## PROVIDED DATA
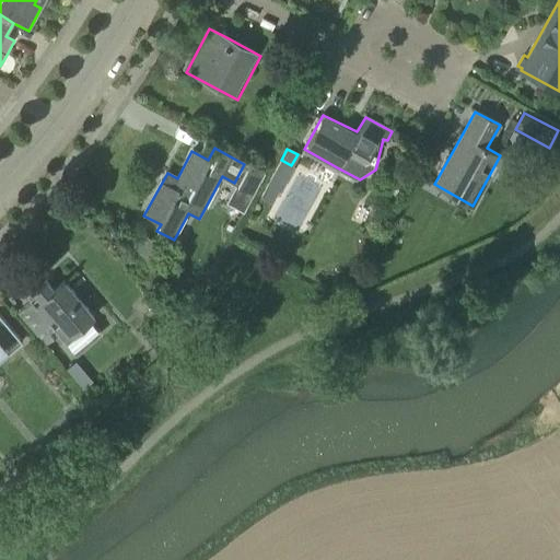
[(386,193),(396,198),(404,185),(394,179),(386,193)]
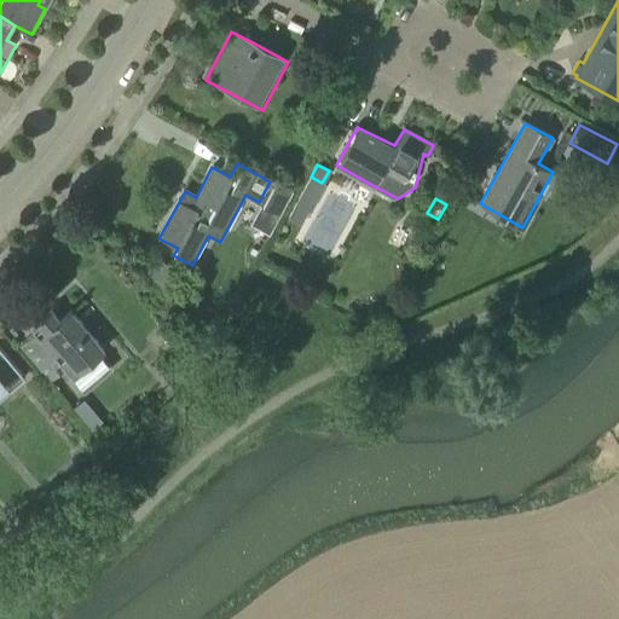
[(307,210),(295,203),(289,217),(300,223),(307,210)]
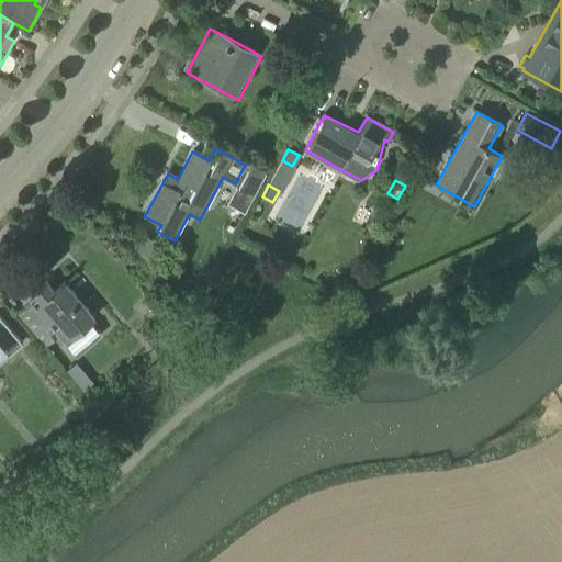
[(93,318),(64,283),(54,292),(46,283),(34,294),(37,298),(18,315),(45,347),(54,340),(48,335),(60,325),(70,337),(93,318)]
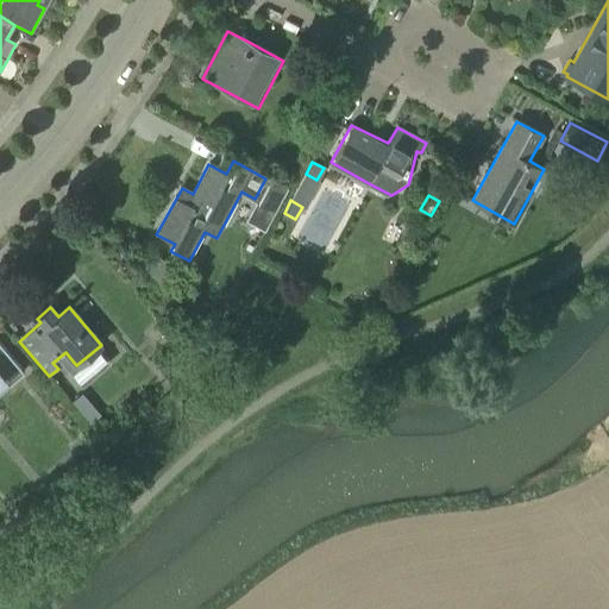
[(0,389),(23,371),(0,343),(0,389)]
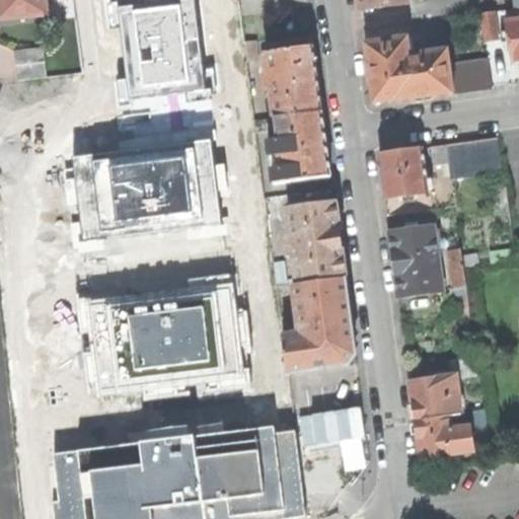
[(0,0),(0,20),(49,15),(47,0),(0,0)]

---

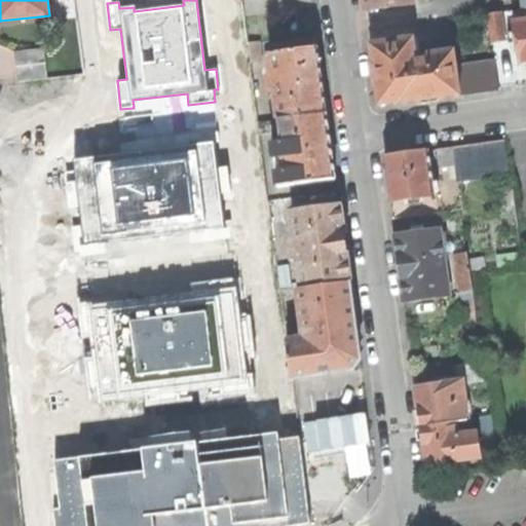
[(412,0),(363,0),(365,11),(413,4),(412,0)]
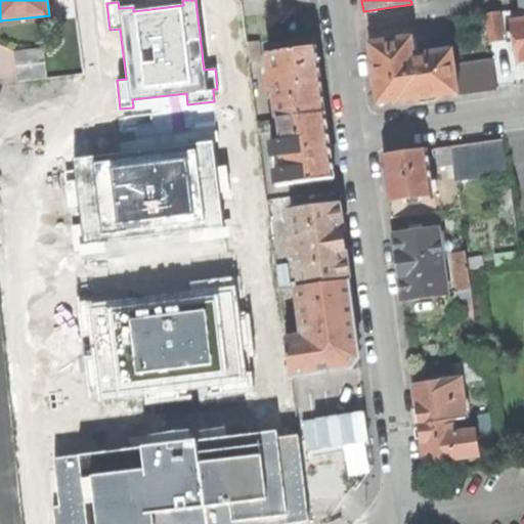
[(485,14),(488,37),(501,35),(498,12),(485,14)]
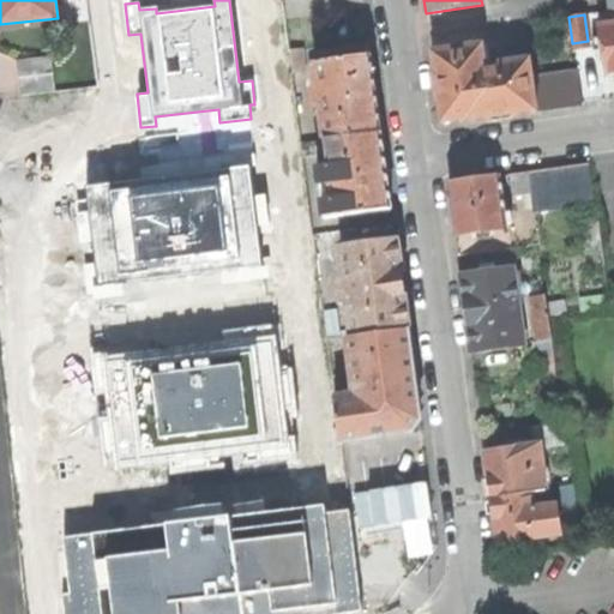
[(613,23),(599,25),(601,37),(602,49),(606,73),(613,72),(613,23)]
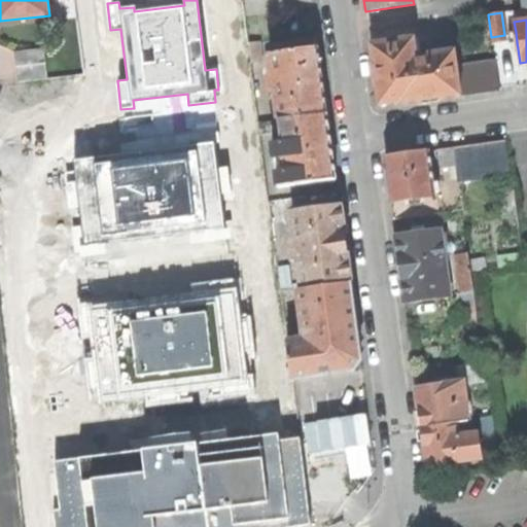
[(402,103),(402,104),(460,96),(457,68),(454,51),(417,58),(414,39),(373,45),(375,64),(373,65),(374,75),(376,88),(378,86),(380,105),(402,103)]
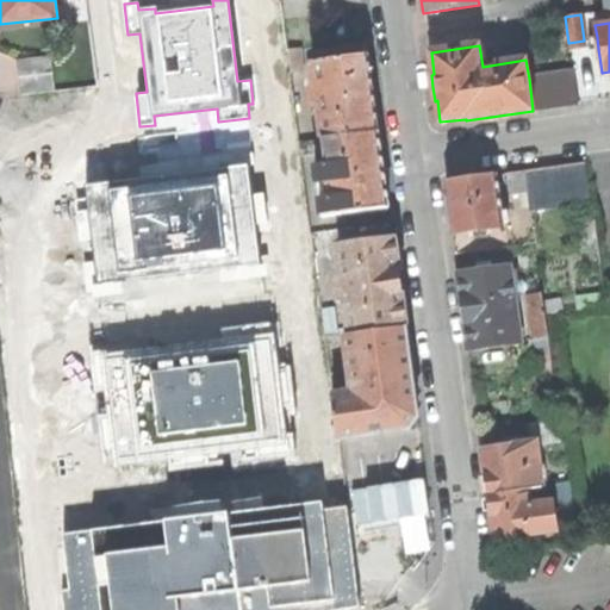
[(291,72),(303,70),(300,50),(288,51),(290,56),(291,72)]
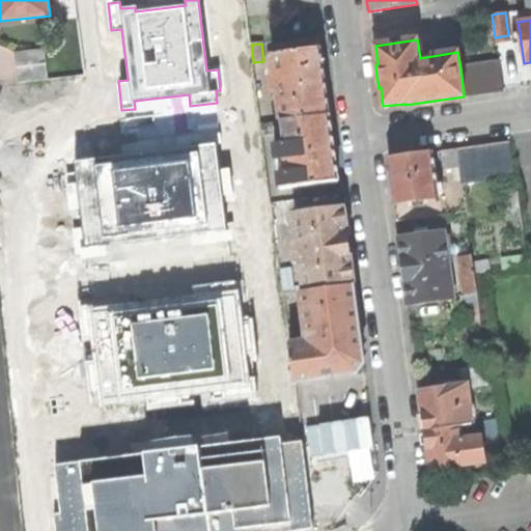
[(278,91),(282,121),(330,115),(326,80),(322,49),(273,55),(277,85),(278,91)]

## TASK OBJECTIVE
Beginning with the line that contains "[(386,193),(396,198),(404,185),(394,179),(386,193)]" and ending with the line that contains "[(0,0),(0,20),(49,15),(47,0),(0,0)]", reproduce the listing exactly, pictures excluded.

## OUTPUT FOR THIS EXERCISE
[(386,193),(396,198),(404,185),(394,179),(386,193)]
[(307,210),(295,203),(289,217),(300,223),(307,210)]
[(93,318),(64,283),(54,292),(46,283),(34,294),(37,298),(18,315),(45,347),(54,340),(48,335),(60,325),(70,337),(93,318)]
[(0,389),(23,371),(0,343),(0,389)]
[(0,0),(0,20),(49,15),(47,0),(0,0)]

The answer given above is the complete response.